Difference listings:

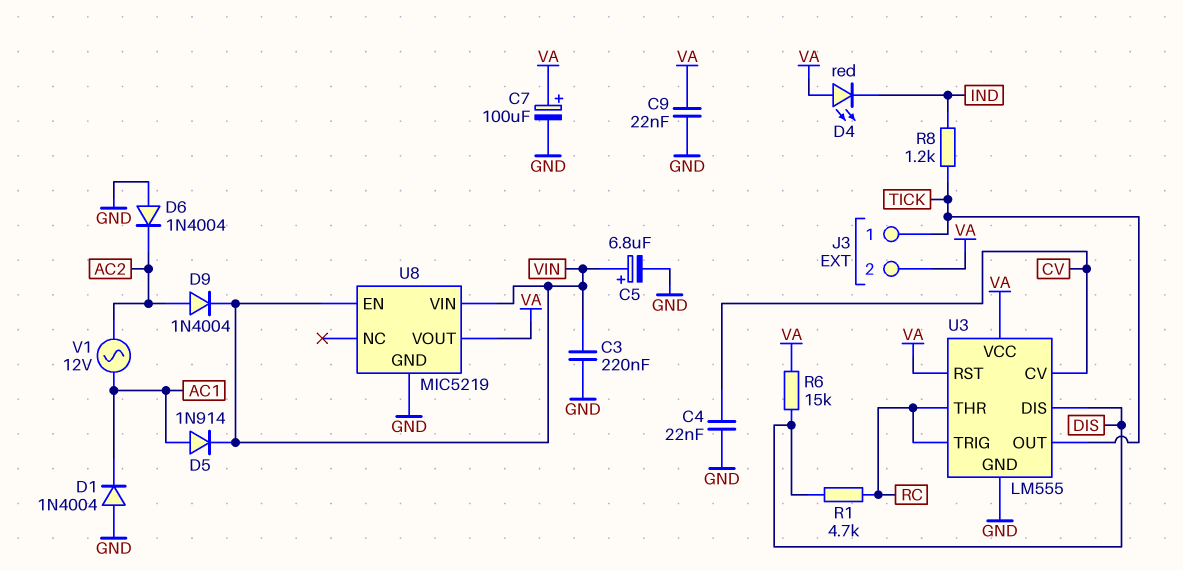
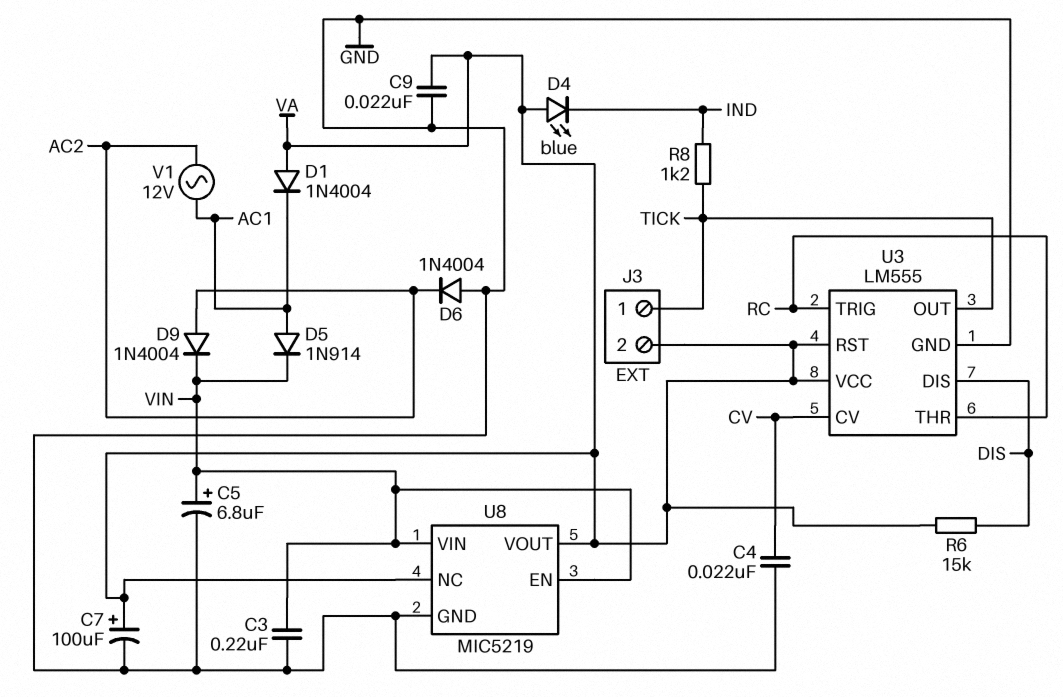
D1: diode 1N4004 (A GND, K AC1) -> diode 1N4004 (A VA, K AC1)
D4: LED red (A VA, K IND) -> LED blue (A VA, K IND)
R1: 4.7k (DIS, RC) -> none
U8 pin NC: none -> VA

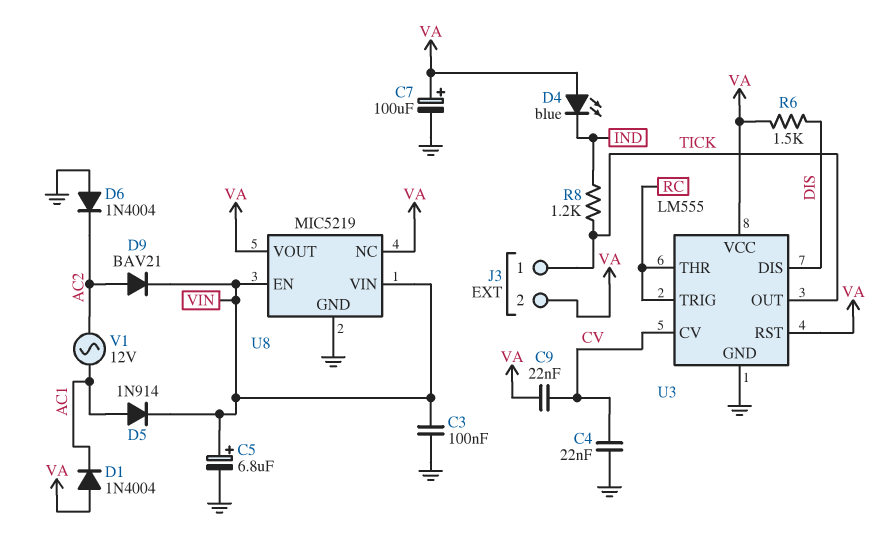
C3: 220nF (GND, VIN) -> 100nF (GND, VIN)
C9: 22nF (GND, VA) -> 22nF (CV, VA)
D9: diode 1N4004 (A AC2, K VIN) -> diode BAV21 (A AC2, K VIN)
R6: 15k (DIS, VA) -> 1.5k (DIS, VA)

Problem to work on
A verbatim copy of all the records, minus the pictures, is the expected answer.

Result of the exercise
D1: diode 1N4004 (A GND, K AC1) -> diode 1N4004 (A VA, K AC1)
D4: LED red (A VA, K IND) -> LED blue (A VA, K IND)
R1: 4.7k (DIS, RC) -> none
U8 pin NC: none -> VA

C3: 220nF (GND, VIN) -> 100nF (GND, VIN)
C9: 22nF (GND, VA) -> 22nF (CV, VA)
D9: diode 1N4004 (A AC2, K VIN) -> diode BAV21 (A AC2, K VIN)
R6: 15k (DIS, VA) -> 1.5k (DIS, VA)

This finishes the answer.